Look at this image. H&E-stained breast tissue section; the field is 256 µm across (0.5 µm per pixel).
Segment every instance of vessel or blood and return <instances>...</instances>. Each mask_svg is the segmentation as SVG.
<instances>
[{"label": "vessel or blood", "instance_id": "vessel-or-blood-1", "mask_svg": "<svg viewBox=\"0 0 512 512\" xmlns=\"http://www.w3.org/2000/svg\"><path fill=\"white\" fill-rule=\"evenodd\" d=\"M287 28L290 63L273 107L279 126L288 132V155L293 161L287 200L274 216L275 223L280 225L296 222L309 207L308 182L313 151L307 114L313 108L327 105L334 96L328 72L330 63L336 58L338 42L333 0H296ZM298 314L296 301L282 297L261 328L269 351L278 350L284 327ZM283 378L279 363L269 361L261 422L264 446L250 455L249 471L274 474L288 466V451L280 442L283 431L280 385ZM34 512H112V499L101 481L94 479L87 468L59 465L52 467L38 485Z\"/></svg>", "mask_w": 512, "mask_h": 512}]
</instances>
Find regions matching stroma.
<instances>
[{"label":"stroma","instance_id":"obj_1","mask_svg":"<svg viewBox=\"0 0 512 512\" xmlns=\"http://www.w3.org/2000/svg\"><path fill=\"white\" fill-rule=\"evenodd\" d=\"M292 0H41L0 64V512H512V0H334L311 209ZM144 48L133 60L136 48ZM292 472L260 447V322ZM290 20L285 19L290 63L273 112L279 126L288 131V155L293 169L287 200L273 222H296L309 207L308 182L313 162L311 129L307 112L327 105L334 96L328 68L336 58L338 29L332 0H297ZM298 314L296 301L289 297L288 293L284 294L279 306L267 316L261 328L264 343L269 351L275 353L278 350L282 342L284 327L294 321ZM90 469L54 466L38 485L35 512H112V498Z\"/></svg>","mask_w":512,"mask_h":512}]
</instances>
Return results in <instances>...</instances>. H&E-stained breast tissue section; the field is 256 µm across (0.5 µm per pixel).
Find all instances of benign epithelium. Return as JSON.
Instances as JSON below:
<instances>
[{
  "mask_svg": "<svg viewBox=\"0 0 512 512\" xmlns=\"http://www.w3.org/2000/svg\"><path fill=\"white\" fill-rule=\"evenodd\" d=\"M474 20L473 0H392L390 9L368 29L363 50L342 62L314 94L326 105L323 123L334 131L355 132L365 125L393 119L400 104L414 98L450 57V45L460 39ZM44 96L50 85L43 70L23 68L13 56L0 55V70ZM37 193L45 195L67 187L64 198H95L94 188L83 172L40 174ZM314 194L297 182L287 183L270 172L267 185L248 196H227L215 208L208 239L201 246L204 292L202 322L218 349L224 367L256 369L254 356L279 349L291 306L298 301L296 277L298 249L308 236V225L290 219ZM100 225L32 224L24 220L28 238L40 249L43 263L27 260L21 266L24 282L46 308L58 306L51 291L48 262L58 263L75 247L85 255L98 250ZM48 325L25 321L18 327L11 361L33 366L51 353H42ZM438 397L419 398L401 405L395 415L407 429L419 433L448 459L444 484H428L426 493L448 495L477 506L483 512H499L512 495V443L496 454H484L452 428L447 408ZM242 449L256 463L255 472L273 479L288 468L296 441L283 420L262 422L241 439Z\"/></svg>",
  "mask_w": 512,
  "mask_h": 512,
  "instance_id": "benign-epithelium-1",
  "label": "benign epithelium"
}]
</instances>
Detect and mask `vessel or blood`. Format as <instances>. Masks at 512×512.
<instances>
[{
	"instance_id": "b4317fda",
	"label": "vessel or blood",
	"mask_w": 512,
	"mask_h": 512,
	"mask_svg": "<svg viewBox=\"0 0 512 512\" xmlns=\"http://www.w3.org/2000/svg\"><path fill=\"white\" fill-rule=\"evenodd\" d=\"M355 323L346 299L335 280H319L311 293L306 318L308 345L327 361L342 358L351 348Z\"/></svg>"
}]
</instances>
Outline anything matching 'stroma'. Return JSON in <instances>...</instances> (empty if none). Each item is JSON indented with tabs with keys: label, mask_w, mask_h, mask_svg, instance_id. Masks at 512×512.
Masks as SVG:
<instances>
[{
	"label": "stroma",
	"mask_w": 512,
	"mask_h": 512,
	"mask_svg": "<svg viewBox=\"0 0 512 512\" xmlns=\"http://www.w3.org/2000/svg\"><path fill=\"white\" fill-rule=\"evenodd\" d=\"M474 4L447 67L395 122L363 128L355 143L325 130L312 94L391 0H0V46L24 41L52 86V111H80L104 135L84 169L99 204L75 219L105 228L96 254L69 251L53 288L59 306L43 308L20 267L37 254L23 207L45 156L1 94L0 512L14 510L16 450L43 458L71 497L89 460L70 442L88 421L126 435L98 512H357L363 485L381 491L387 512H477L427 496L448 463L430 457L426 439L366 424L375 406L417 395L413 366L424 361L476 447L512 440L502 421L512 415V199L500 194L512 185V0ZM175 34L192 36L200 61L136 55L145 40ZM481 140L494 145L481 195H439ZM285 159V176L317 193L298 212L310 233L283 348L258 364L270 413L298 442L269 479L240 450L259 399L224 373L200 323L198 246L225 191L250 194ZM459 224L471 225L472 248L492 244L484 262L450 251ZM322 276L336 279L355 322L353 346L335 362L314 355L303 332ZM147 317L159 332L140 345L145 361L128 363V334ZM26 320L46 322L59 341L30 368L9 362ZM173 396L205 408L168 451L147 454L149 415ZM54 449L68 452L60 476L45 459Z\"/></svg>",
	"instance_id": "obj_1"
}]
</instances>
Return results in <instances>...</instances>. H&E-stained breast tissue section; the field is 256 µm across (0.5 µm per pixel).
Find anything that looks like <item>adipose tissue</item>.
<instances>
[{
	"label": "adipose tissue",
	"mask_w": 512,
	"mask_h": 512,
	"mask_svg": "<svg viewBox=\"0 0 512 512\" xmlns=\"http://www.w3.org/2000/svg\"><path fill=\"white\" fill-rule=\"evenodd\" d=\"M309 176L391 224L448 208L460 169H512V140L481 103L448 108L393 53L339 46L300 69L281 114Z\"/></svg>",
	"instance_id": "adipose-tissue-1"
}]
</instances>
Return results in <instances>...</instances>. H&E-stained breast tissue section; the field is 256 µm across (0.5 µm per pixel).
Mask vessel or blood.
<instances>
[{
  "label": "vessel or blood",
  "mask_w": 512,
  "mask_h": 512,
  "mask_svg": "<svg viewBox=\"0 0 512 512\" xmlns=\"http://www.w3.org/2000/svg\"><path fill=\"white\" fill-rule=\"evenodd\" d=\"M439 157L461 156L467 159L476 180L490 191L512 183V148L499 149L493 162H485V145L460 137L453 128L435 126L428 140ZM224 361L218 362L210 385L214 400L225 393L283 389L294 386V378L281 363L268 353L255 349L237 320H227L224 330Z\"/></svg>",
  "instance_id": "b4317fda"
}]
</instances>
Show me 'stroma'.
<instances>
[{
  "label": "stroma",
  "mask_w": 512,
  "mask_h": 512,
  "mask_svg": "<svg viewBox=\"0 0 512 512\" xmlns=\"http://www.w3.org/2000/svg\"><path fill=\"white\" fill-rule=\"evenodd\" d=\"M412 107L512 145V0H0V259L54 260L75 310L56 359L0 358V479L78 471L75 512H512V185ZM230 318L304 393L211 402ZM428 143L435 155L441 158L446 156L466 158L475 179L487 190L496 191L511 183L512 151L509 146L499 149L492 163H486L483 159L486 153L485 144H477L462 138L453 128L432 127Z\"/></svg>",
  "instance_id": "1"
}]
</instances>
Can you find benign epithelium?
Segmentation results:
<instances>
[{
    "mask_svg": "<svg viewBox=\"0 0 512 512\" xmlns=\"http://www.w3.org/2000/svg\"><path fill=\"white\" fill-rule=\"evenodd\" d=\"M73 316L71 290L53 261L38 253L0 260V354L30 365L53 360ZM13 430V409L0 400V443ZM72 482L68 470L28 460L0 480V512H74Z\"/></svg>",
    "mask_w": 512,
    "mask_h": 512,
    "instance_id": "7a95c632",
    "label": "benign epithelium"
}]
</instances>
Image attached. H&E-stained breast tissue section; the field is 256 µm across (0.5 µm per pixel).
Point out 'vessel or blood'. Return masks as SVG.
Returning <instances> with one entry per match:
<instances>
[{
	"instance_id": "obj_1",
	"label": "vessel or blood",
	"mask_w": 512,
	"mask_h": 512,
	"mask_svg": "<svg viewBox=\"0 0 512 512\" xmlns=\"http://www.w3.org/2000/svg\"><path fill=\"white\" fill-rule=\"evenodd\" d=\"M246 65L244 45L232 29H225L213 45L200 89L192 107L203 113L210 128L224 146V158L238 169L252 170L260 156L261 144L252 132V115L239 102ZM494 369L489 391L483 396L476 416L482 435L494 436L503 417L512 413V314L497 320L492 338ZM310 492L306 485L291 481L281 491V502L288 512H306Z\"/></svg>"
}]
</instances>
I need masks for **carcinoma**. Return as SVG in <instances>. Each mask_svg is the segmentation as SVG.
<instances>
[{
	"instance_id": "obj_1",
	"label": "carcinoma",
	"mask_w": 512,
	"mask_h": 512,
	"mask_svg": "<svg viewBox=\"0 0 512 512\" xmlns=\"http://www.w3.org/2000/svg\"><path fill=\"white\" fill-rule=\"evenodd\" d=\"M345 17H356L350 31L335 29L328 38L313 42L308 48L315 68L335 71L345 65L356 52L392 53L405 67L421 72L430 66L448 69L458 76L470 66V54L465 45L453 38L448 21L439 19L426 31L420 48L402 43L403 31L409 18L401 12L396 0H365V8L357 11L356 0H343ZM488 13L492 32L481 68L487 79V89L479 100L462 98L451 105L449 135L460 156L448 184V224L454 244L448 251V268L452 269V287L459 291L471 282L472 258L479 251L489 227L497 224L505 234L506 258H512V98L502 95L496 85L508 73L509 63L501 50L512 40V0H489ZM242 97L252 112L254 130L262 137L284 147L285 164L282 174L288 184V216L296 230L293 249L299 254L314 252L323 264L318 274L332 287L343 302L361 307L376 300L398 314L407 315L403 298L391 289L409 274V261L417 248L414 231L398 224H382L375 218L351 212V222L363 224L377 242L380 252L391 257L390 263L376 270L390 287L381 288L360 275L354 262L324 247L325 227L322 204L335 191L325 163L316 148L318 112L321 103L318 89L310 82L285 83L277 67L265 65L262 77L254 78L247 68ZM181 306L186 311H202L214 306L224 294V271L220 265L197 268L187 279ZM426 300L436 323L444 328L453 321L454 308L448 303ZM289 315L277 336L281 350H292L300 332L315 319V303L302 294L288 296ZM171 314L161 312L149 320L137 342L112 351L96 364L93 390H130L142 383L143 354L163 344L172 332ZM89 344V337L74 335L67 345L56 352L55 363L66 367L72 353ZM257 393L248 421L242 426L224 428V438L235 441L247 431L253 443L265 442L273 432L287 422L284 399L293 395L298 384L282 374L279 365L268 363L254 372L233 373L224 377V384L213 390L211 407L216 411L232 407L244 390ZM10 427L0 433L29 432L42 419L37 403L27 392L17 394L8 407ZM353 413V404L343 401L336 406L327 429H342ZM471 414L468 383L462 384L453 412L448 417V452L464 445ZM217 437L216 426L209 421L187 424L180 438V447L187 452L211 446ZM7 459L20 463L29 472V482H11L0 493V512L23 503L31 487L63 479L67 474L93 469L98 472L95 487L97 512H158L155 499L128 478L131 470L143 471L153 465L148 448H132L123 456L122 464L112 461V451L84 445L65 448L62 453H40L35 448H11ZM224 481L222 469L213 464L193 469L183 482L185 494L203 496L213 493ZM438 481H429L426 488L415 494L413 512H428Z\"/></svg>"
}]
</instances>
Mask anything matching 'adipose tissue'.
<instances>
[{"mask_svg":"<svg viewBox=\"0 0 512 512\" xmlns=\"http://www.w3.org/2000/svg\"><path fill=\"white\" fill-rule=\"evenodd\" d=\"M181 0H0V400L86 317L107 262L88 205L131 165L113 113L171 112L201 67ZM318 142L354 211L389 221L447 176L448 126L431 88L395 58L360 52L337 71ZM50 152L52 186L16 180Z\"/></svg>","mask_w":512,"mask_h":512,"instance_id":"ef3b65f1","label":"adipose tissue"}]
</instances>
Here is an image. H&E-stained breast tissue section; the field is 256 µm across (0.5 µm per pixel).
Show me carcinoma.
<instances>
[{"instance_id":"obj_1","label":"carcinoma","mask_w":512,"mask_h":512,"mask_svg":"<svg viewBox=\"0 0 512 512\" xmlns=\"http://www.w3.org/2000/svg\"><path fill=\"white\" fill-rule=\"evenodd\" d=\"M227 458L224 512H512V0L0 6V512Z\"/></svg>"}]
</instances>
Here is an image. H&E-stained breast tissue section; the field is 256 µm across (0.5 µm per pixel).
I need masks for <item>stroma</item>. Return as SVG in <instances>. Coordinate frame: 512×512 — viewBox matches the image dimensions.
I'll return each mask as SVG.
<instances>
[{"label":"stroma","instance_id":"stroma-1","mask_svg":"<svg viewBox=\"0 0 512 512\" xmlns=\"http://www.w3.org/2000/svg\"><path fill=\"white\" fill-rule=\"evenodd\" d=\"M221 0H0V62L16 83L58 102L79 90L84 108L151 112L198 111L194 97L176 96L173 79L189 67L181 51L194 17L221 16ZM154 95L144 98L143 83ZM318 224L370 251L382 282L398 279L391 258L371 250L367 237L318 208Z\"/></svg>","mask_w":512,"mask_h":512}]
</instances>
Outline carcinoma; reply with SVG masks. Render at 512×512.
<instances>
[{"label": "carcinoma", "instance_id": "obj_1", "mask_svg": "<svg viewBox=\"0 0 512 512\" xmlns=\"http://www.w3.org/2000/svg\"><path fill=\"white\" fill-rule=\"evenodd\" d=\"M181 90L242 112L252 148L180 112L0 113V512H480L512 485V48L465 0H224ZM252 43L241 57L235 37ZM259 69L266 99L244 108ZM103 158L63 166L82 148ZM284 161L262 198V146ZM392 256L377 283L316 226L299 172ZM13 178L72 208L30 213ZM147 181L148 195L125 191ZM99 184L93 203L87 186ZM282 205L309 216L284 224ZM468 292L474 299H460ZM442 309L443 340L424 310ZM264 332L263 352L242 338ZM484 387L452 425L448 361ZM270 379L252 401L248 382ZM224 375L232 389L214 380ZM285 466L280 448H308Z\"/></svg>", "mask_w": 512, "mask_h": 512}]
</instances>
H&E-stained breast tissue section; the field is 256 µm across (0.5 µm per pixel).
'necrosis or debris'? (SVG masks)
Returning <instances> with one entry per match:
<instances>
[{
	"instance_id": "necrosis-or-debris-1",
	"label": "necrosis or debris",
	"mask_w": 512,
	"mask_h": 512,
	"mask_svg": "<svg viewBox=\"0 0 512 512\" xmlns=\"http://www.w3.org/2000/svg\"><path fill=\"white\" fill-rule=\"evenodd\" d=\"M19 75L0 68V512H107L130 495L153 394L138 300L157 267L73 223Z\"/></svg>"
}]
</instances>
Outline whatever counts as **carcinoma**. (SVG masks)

___

Return only the part of the records above that opens with the line containing "Mask vessel or blood." and closes with the line containing "Image attached. H&E-stained", ends included.

— EXERCISE ANSWER —
Mask vessel or blood.
<instances>
[{
  "label": "vessel or blood",
  "mask_w": 512,
  "mask_h": 512,
  "mask_svg": "<svg viewBox=\"0 0 512 512\" xmlns=\"http://www.w3.org/2000/svg\"><path fill=\"white\" fill-rule=\"evenodd\" d=\"M439 157L461 156L467 159L476 180L490 191L512 183V148L499 149L493 162H485V145L460 137L453 128L435 126L428 140ZM224 361L218 362L210 385L214 400L225 393L283 389L294 386V378L281 363L268 353L255 349L237 320H227L224 330Z\"/></svg>",
  "instance_id": "b4317fda"
}]
</instances>
Show me 'stroma'.
<instances>
[{
  "label": "stroma",
  "mask_w": 512,
  "mask_h": 512,
  "mask_svg": "<svg viewBox=\"0 0 512 512\" xmlns=\"http://www.w3.org/2000/svg\"><path fill=\"white\" fill-rule=\"evenodd\" d=\"M412 107L512 145V0H0V259L54 260L75 310L56 359L0 358V479L78 471L75 512H512V185ZM230 318L304 393L211 402ZM428 143L435 155L441 158L446 156L466 158L475 179L487 190L496 191L511 183L512 151L509 146L499 149L492 163H486L483 159L486 153L485 144H477L462 138L453 128L432 127Z\"/></svg>",
  "instance_id": "1"
}]
</instances>
Can you find benign epithelium?
Segmentation results:
<instances>
[{
    "mask_svg": "<svg viewBox=\"0 0 512 512\" xmlns=\"http://www.w3.org/2000/svg\"><path fill=\"white\" fill-rule=\"evenodd\" d=\"M73 316L71 290L53 261L38 253L0 260V354L30 365L53 360ZM13 430V409L0 400V443ZM72 482L68 470L28 460L0 480V512H74Z\"/></svg>",
    "mask_w": 512,
    "mask_h": 512,
    "instance_id": "7a95c632",
    "label": "benign epithelium"
}]
</instances>
Image attached. H&E-stained breast tissue section; the field is 256 µm across (0.5 µm per pixel).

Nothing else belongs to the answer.